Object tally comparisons
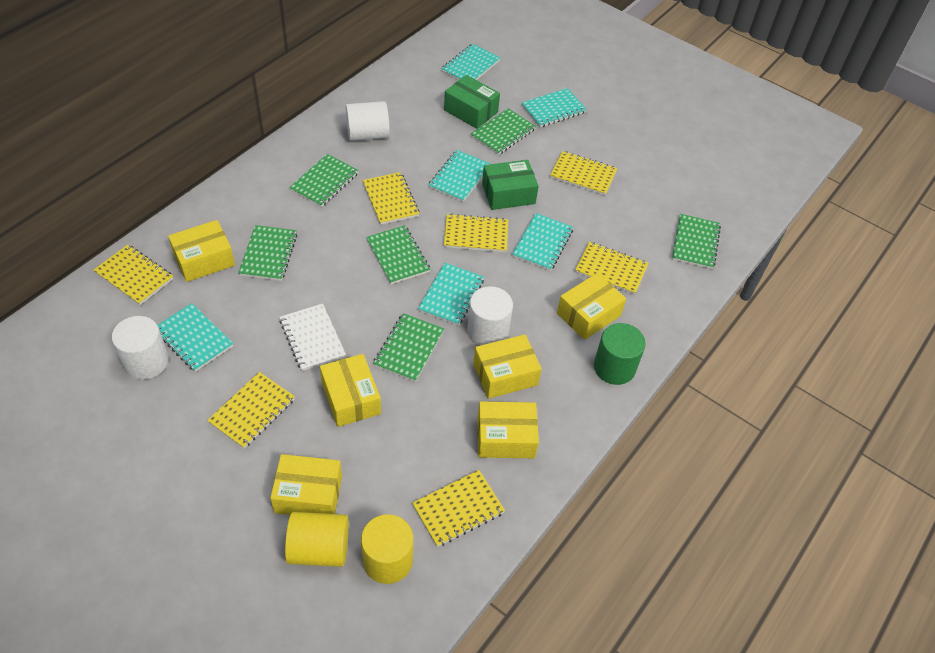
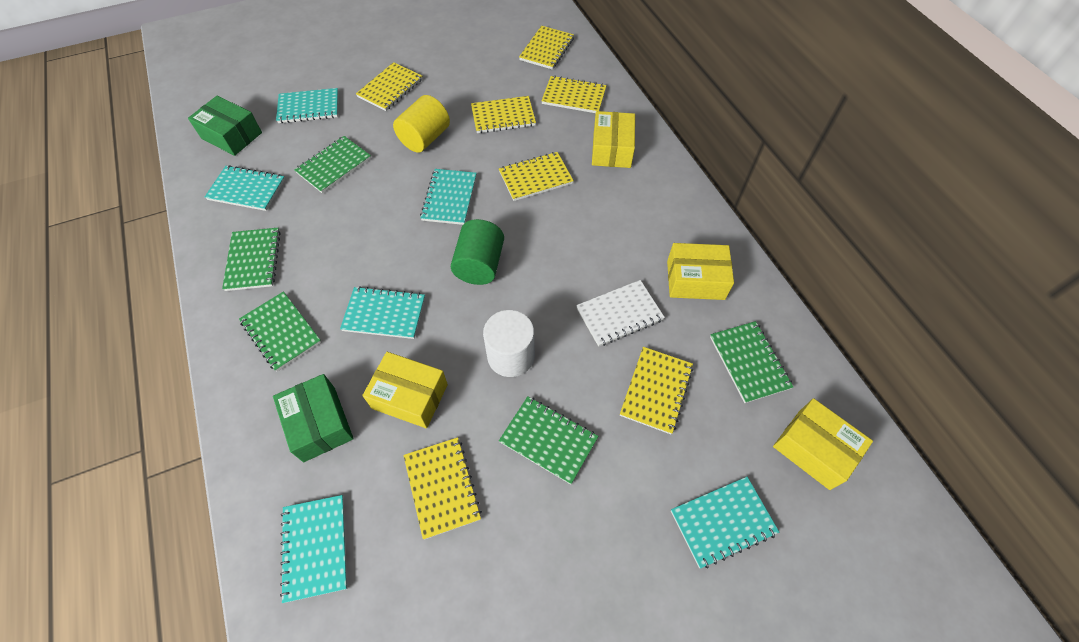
green notebook: [238,225,297,281] [289,154,359,207] [366,225,430,284] [373,313,444,382] [471,108,536,155] [672,214,721,269] = 6 -> [222,228,281,291] [239,291,321,371] [294,136,371,193] [499,396,598,484] [710,321,793,403] = 5
white cylinder: [112,316,169,380] [346,101,390,141] [467,286,513,346] = 3 -> [483,310,535,377] = 1
yellow box: [168,220,235,282] [270,454,342,515] [320,354,381,427] [473,334,542,399] [477,402,539,458] [557,273,626,340] = 6 -> [362,352,448,428] [592,111,635,168] [667,243,734,300] [773,398,873,490] = 4
yellow cylinder: [285,512,349,567] [361,514,413,584] = 2 -> [393,95,450,153] = 1

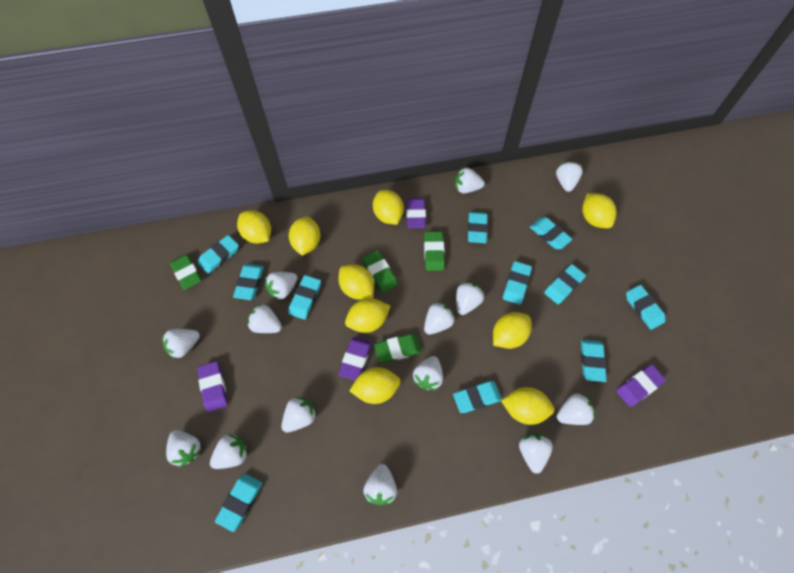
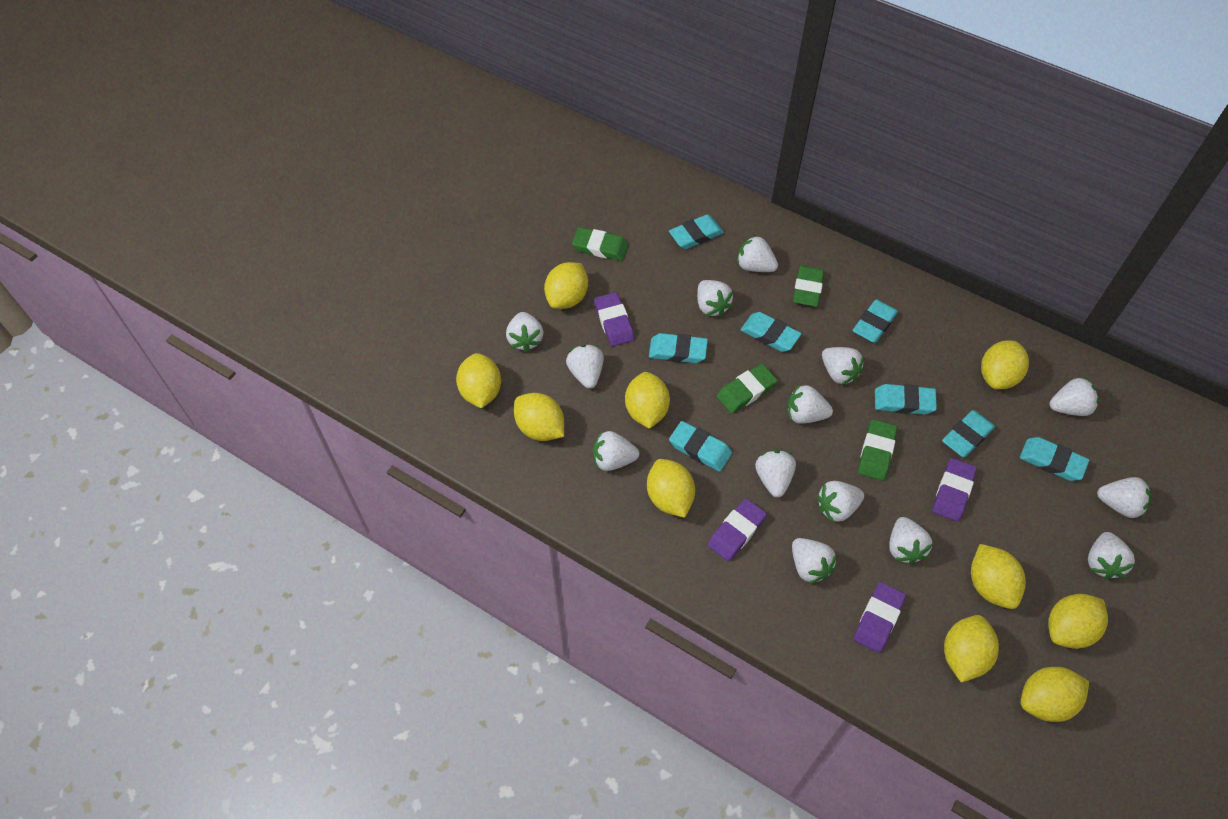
turquoise eraser: [198,235,239,274] [215,474,262,532] [233,264,264,300] [288,275,321,320] [453,381,502,413] [468,212,488,243] [503,261,532,305] [530,217,572,249] [544,264,586,304] [581,339,607,382] [626,285,665,330] = 11 -> [649,333,708,363] [669,214,724,249] [669,421,732,472] [741,312,801,352] [853,299,898,343] [875,384,937,415] [942,410,995,457] [1020,437,1089,481] = 8
yellow lemon: [237,210,271,244] [289,216,321,256] [338,264,374,300] [345,298,390,333] [350,367,401,404] [373,190,404,225] [493,312,531,349] [501,387,554,425] [582,193,617,228] = 9 -> [456,353,501,408] [514,393,564,441] [544,262,588,309] [625,372,670,429] [647,459,695,518] [944,615,999,683] [971,544,1026,609] [981,340,1029,389] [1021,667,1089,722] [1048,594,1108,649] = 10

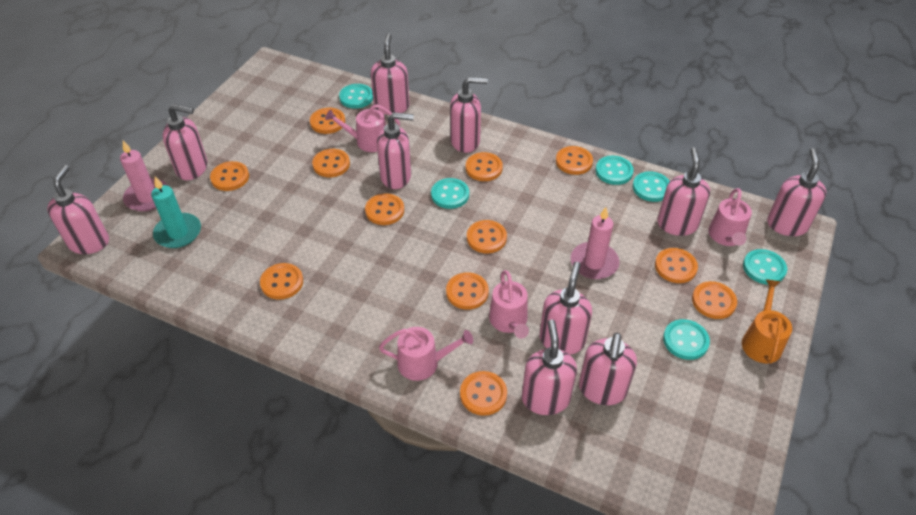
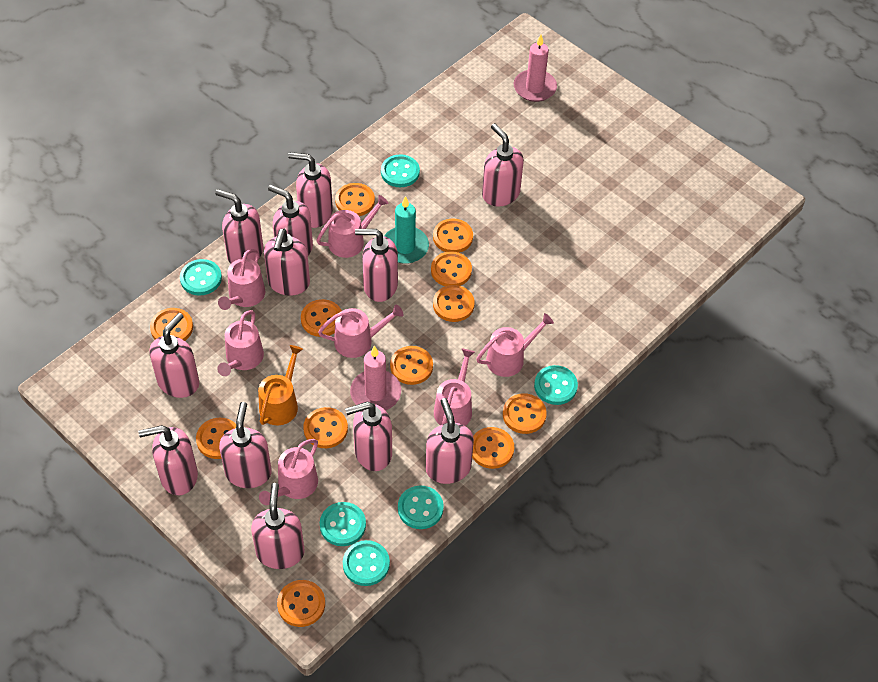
pink soap dispenser: [47,165,109,254] [163,104,207,180] [371,34,410,115] [377,112,414,189] [450,77,488,153] [522,319,577,415] [539,262,592,355] [579,333,637,405] [657,147,710,236] [767,148,826,236] = 10 -> [138,425,198,495] [149,313,199,398] [215,189,263,264] [219,402,272,488] [251,483,305,569] [264,229,310,296] [268,185,313,256] [288,152,333,228] [345,401,392,471] [355,229,398,302] [426,398,474,484] [482,123,524,206] = 12
pink watering can: [325,104,400,152] [379,327,473,381] [489,270,529,338] [708,188,752,246] = 4 -> [217,310,264,376] [218,249,265,310] [259,439,318,505] [316,195,389,258] [318,305,403,358] [434,349,475,426] [476,313,554,377] = 7

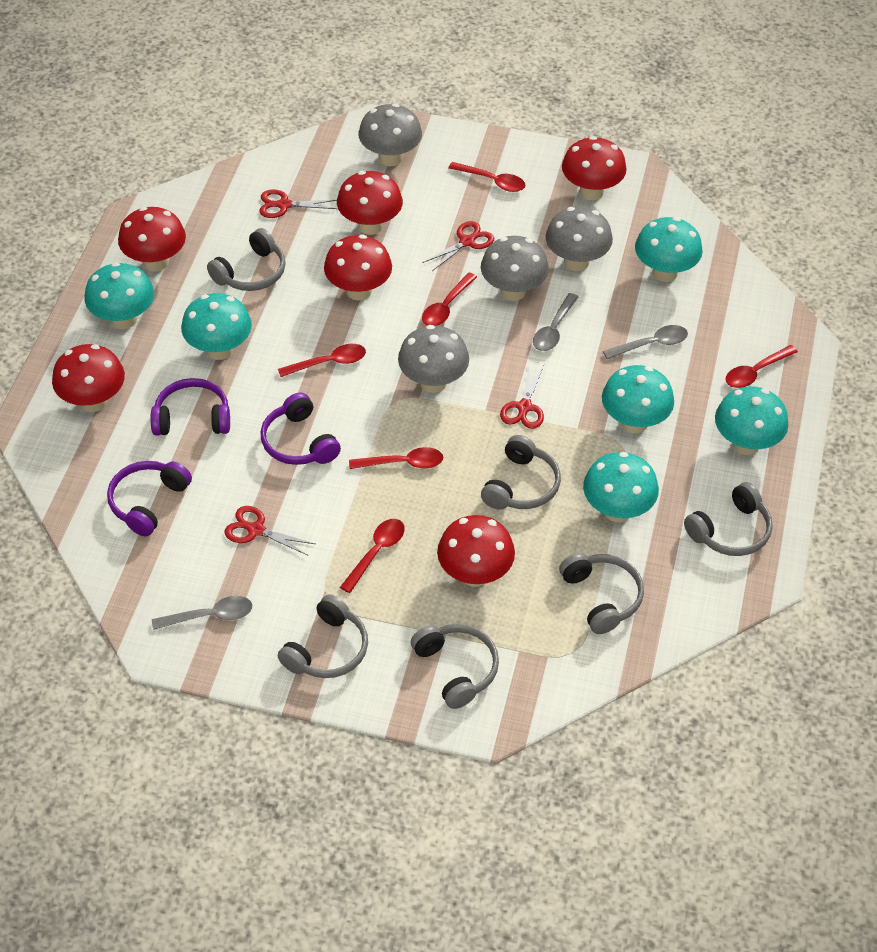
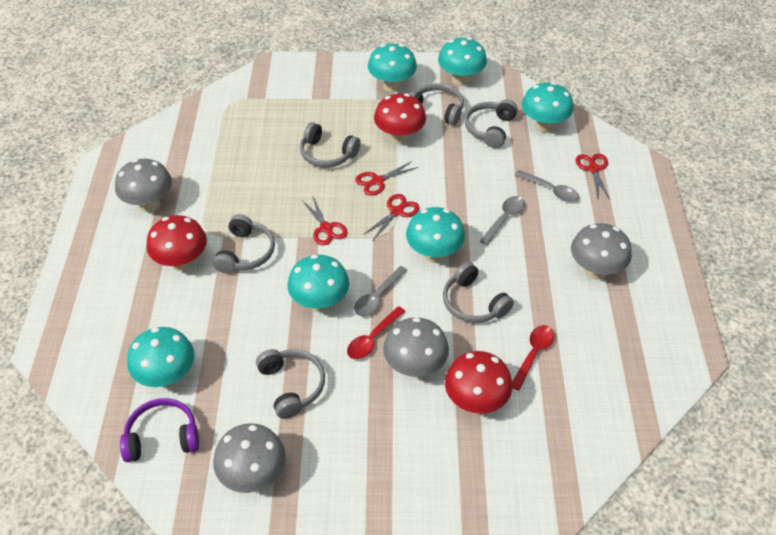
purple headphones: [107,461,192,537] [151,378,230,435] [261,392,341,465] = 3 -> [120,398,199,462] = 1
red mushroom: [52,344,125,412] [118,207,186,272] [324,234,392,300] [337,171,403,235] [437,515,515,587] [562,136,627,200] = 6 -> [147,215,207,271] [374,93,426,144] [445,351,513,414] = 3
red spoon: [278,344,366,377] [340,519,405,593] [349,447,443,469] [422,273,477,326] [448,162,525,192] [726,345,798,388] = 6 -> [347,306,405,359] [512,325,554,391] = 2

Goal of the exercise
Your task is to repeat exactly the lines from the beginning of the data to the line that contains "white cylinder: [112,316,169,380]", both ends included, leaving out pictures.

Solution
green notebook: [238,225,297,281] [289,154,359,207] [366,225,430,284] [373,313,444,382] [471,108,536,155] [672,214,721,269] = 6 -> [222,228,281,291] [239,291,321,371] [294,136,371,193] [499,396,598,484] [710,321,793,403] = 5
white cylinder: [112,316,169,380] [346,101,390,141] [467,286,513,346] = 3 -> [483,310,535,377] = 1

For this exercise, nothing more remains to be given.